Look for the string "brown" in the listing. Copy each line that has it.

Records supplied
━━━━━━━━━━
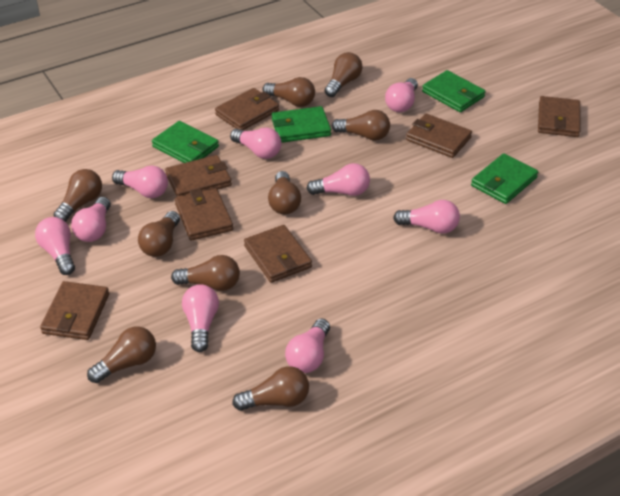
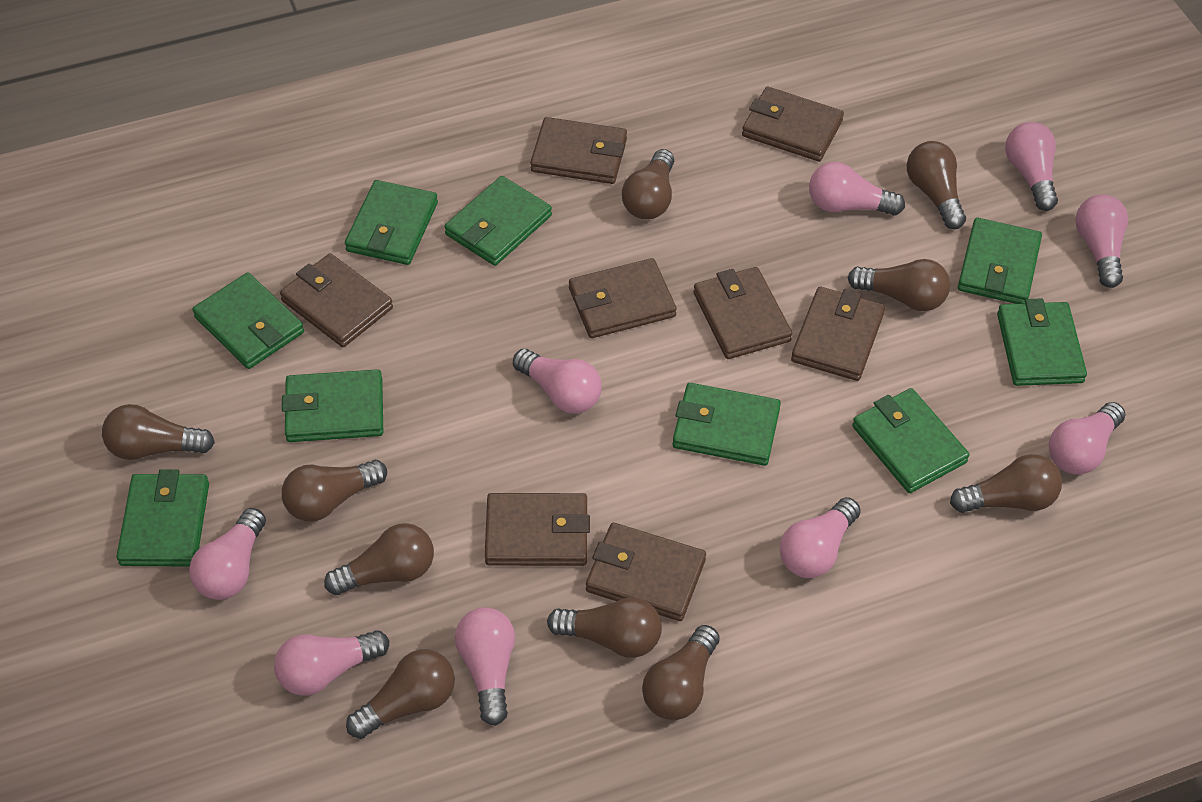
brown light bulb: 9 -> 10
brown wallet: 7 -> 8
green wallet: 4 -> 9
━━━━━━━━━━
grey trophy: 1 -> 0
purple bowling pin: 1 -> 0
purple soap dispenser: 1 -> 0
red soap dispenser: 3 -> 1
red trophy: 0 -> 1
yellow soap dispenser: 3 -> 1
━━━━━━━━━━
Final answer
brown light bulb: 9 -> 10
brown wallet: 7 -> 8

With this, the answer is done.